_Task to complete_.
Write out the entries below once more, exactly.

Source data:
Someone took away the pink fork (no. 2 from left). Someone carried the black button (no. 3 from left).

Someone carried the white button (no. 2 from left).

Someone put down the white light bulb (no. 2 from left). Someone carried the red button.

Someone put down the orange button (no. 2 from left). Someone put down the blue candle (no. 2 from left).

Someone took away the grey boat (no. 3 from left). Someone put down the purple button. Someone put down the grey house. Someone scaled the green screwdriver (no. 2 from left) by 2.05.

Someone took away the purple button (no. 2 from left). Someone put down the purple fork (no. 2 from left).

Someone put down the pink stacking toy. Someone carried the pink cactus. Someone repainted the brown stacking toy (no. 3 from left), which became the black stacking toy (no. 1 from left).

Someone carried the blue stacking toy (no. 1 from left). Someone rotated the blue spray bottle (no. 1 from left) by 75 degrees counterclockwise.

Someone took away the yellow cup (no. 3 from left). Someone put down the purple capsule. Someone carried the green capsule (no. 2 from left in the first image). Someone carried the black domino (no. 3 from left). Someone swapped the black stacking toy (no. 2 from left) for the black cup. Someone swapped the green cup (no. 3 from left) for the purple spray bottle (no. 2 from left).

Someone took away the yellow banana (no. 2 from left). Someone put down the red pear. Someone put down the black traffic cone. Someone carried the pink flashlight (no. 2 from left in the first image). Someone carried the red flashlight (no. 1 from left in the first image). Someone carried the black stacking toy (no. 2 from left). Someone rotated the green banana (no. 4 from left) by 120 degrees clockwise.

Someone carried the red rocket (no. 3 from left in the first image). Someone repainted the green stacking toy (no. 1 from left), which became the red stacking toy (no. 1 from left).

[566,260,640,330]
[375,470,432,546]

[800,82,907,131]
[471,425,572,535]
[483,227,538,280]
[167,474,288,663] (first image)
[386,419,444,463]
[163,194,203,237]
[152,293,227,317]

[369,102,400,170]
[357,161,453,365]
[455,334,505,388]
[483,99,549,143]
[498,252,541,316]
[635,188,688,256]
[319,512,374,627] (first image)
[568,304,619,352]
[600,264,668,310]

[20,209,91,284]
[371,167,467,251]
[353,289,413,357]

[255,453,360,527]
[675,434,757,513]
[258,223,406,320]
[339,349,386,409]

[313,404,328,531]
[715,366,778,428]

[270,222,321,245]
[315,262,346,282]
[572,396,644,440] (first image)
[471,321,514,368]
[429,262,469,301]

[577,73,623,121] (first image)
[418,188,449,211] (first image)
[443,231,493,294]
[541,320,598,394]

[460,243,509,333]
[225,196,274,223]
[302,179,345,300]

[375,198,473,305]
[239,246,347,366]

_Answer to the exercise_.
Someone took away the pink fork (no. 2 from left). Someone carried the black button (no. 3 from left).

Someone carried the white button (no. 2 from left).

Someone put down the white light bulb (no. 2 from left). Someone carried the red button.

Someone put down the orange button (no. 2 from left). Someone put down the blue candle (no. 2 from left).

Someone took away the grey boat (no. 3 from left). Someone put down the purple button. Someone put down the grey house. Someone scaled the green screwdriver (no. 2 from left) by 2.05.

Someone took away the purple button (no. 2 from left). Someone put down the purple fork (no. 2 from left).

Someone put down the pink stacking toy. Someone carried the pink cactus. Someone repainted the brown stacking toy (no. 3 from left), which became the black stacking toy (no. 1 from left).

Someone carried the blue stacking toy (no. 1 from left). Someone rotated the blue spray bottle (no. 1 from left) by 75 degrees counterclockwise.

Someone took away the yellow cup (no. 3 from left). Someone put down the purple capsule. Someone carried the green capsule (no. 2 from left in the first image). Someone carried the black domino (no. 3 from left). Someone swapped the black stacking toy (no. 2 from left) for the black cup. Someone swapped the green cup (no. 3 from left) for the purple spray bottle (no. 2 from left).

Someone took away the yellow banana (no. 2 from left). Someone put down the red pear. Someone put down the black traffic cone. Someone carried the pink flashlight (no. 2 from left in the first image). Someone carried the red flashlight (no. 1 from left in the first image). Someone carried the black stacking toy (no. 2 from left). Someone rotated the green banana (no. 4 from left) by 120 degrees clockwise.

Someone carried the red rocket (no. 3 from left in the first image). Someone repainted the green stacking toy (no. 1 from left), which became the red stacking toy (no. 1 from left).

[566,260,640,330]
[375,470,432,546]

[800,82,907,131]
[471,425,572,535]
[483,227,538,280]
[167,474,288,663] (first image)
[386,419,444,463]
[163,194,203,237]
[152,293,227,317]

[369,102,400,170]
[357,161,453,365]
[455,334,505,388]
[483,99,549,143]
[498,252,541,316]
[635,188,688,256]
[319,512,374,627] (first image)
[568,304,619,352]
[600,264,668,310]

[20,209,91,284]
[371,167,467,251]
[353,289,413,357]

[255,453,360,527]
[675,434,757,513]
[258,223,406,320]
[339,349,386,409]

[313,404,328,531]
[715,366,778,428]

[270,222,321,245]
[315,262,346,282]
[572,396,644,440] (first image)
[471,321,514,368]
[429,262,469,301]

[577,73,623,121] (first image)
[418,188,449,211] (first image)
[443,231,493,294]
[541,320,598,394]

[460,243,509,333]
[225,196,274,223]
[302,179,345,300]

[375,198,473,305]
[239,246,347,366]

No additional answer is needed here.